Work order :: An exact reproduction of the lines below, from the first through the one with "red circle: (112, 143) -> (193, 216), moved", is the whole answer; pictures have no place in it.

Information provided ::
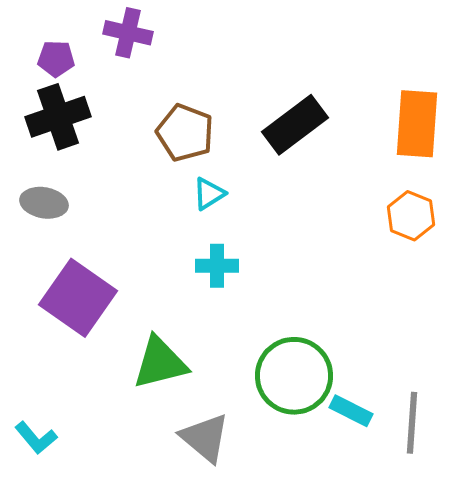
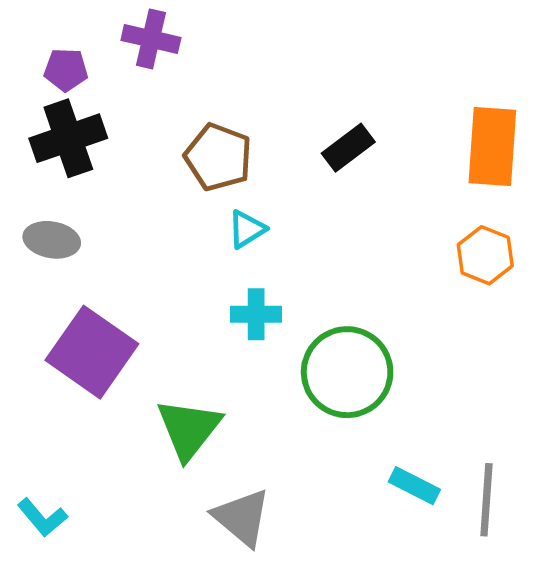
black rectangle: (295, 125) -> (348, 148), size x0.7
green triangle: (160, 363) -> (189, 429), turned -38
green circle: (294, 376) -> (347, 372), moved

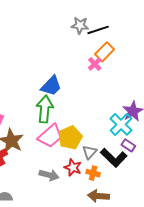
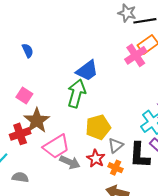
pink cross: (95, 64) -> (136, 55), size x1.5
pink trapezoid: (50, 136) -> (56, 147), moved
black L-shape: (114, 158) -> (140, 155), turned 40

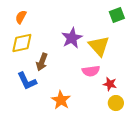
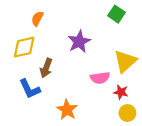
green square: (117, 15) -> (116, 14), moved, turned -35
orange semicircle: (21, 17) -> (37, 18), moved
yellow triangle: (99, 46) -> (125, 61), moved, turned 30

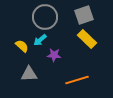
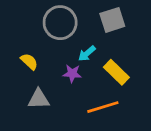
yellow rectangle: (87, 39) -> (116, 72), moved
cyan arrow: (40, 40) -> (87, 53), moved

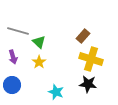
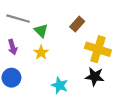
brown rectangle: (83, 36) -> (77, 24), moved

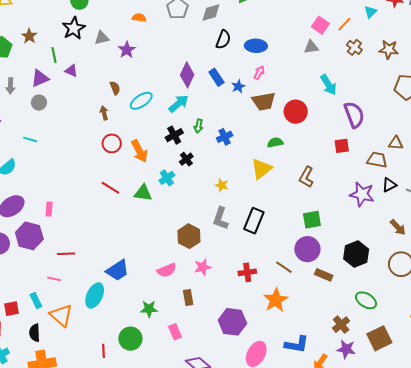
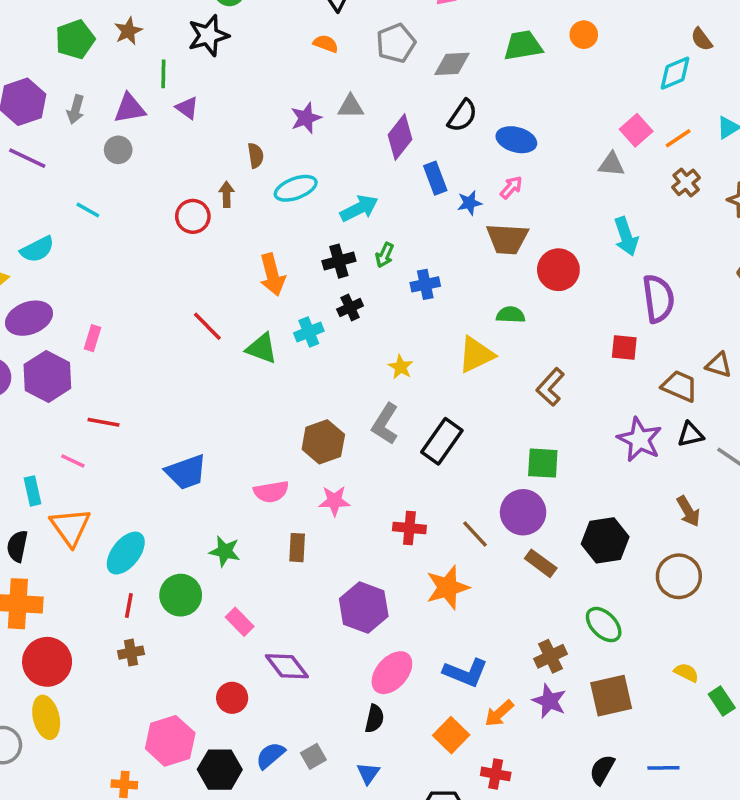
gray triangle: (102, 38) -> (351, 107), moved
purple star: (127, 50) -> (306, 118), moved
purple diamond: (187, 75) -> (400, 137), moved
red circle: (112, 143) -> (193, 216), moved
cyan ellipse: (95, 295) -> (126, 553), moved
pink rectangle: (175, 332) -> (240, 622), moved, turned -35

Solution ::
black rectangle: (295, 125) -> (348, 148), size x0.7
green triangle: (160, 363) -> (189, 429), turned -38
green circle: (294, 376) -> (347, 372), moved

pink cross: (95, 64) -> (136, 55), size x1.5
pink trapezoid: (50, 136) -> (56, 147), moved
black L-shape: (114, 158) -> (140, 155), turned 40

green square: (117, 15) -> (116, 14), moved, turned -35
orange semicircle: (21, 17) -> (37, 18), moved
yellow triangle: (99, 46) -> (125, 61), moved, turned 30

yellow rectangle: (87, 39) -> (116, 72), moved
cyan arrow: (40, 40) -> (87, 53), moved

brown rectangle: (83, 36) -> (77, 24), moved

gray triangle: (102, 38) -> (351, 107), moved
purple star: (127, 50) -> (306, 118), moved
purple diamond: (187, 75) -> (400, 137), moved
red circle: (112, 143) -> (193, 216), moved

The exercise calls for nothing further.